== Segment start ==

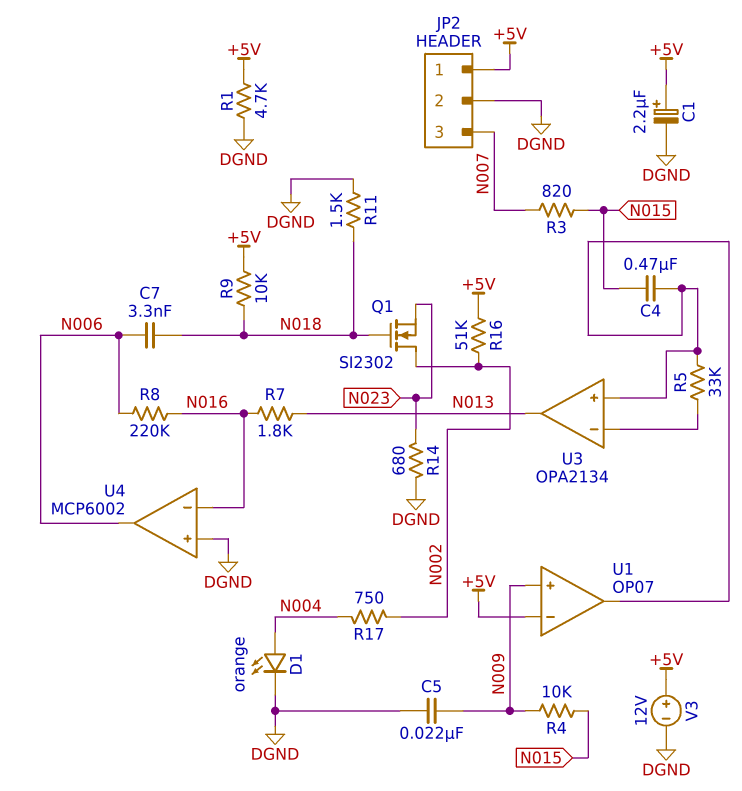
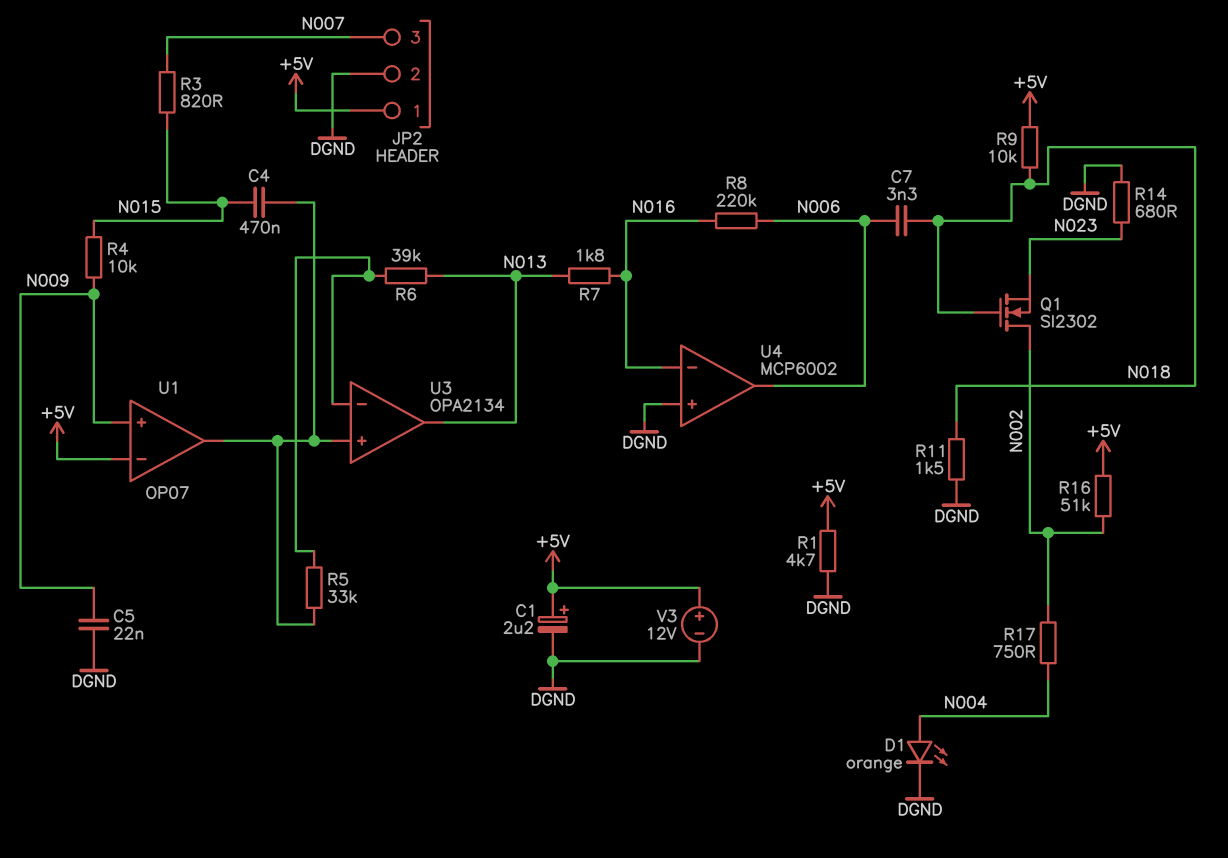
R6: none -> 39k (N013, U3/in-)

== Segment end ==
== Segment start ==

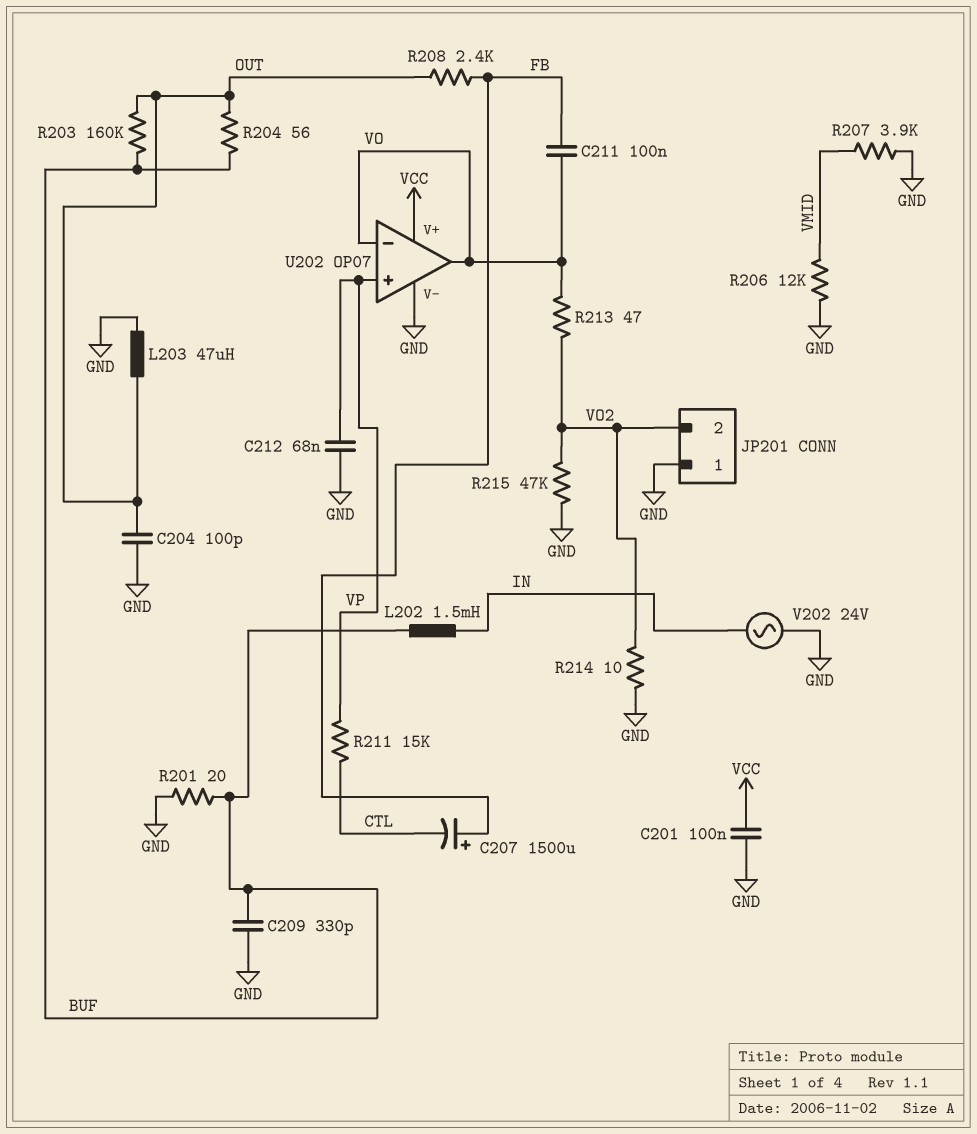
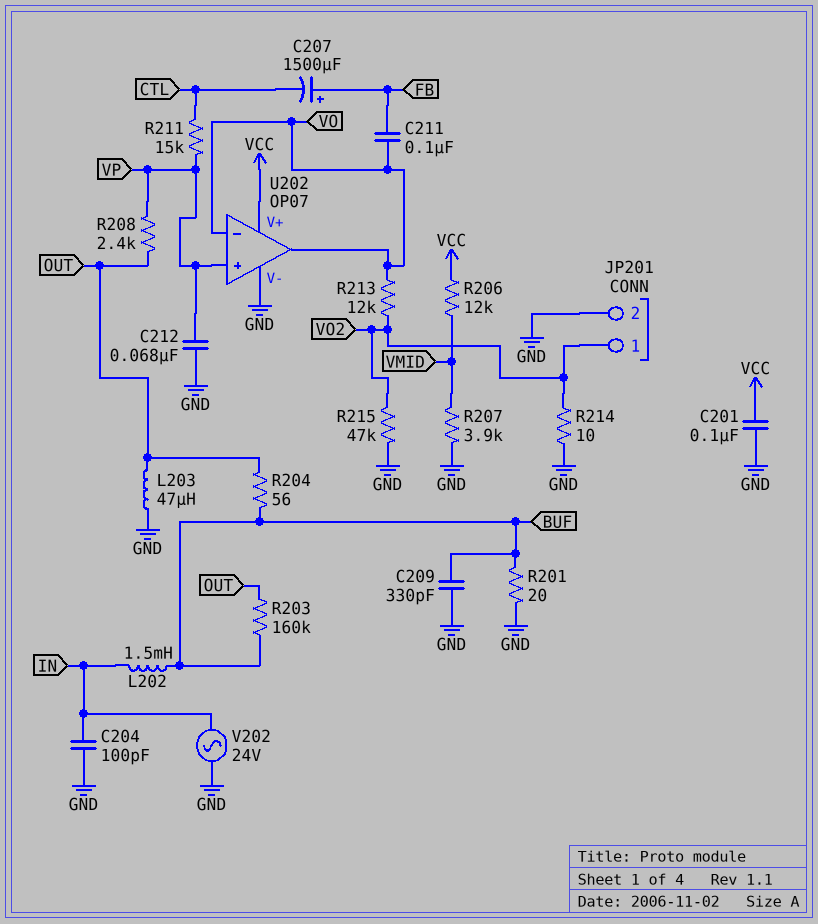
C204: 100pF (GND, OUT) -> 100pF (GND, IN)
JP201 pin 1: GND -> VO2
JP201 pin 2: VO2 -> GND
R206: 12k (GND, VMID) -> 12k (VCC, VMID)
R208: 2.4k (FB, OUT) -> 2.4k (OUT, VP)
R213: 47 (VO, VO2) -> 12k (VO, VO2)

== Segment end ==
== Segment start ==

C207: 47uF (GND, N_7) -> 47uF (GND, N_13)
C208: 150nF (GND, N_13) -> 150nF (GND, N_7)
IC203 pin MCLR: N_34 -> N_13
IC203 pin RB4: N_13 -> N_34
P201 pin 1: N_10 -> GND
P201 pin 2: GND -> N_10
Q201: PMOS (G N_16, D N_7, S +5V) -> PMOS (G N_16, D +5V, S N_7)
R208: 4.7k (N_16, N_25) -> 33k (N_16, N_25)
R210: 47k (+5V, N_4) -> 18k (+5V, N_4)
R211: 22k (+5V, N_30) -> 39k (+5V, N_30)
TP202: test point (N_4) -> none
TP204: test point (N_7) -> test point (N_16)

== Segment end ==

**Exercise description:** Report, with no additional words, how many lines in the records above contain the word "none".

**Expected answer:** 2